Activity:
Report back every line below that carries the word "BASE".

Data under study:

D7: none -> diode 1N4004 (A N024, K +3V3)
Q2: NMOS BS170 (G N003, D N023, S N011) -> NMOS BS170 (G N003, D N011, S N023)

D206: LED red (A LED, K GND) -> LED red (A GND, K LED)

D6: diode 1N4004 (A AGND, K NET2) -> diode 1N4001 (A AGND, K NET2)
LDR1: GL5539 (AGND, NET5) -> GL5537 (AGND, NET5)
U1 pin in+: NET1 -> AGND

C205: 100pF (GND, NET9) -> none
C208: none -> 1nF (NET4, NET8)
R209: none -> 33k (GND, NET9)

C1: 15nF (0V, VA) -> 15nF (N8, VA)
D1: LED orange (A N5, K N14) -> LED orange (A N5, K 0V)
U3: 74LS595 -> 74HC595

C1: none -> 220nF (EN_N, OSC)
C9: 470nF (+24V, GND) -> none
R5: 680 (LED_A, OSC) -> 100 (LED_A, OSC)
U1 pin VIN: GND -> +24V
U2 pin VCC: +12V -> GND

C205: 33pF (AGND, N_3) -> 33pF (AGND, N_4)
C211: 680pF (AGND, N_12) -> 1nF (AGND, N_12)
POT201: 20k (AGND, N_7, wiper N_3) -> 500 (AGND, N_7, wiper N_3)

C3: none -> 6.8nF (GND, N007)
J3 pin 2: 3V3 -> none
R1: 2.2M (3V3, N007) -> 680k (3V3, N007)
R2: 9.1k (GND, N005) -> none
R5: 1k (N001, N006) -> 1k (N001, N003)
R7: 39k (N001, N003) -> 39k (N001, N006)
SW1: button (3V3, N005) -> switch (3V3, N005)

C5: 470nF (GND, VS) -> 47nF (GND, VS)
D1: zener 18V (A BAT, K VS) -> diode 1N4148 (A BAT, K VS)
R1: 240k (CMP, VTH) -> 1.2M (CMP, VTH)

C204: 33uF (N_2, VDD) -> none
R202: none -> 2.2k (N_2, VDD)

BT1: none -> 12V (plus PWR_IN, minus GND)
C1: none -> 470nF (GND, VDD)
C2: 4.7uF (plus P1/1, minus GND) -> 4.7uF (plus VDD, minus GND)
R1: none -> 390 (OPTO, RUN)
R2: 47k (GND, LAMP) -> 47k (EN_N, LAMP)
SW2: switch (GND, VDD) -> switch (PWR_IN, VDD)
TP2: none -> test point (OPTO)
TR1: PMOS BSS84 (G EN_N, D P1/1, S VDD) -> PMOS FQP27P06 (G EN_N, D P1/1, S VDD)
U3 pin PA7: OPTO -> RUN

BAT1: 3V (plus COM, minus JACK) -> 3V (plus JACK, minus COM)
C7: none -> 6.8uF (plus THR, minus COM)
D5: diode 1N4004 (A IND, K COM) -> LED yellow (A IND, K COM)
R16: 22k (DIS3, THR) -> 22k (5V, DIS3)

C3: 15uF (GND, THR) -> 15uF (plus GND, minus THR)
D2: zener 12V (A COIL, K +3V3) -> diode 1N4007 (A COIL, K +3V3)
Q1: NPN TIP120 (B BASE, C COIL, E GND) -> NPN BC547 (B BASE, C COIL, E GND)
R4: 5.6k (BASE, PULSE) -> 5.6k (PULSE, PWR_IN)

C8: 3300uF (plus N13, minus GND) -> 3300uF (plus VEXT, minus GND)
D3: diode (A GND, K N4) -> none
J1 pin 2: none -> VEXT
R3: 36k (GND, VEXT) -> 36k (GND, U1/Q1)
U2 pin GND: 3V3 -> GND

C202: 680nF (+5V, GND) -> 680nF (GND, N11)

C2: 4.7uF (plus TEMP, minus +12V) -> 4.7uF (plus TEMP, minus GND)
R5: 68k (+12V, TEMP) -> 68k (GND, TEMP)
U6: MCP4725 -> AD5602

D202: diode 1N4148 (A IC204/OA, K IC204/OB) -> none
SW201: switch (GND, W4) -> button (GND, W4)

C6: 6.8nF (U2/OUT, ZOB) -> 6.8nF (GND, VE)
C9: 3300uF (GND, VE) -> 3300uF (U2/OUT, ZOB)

Answer section:
Q1: NPN TIP120 (B BASE, C COIL, E GND) -> NPN BC547 (B BASE, C COIL, E GND)
R4: 5.6k (BASE, PULSE) -> 5.6k (PULSE, PWR_IN)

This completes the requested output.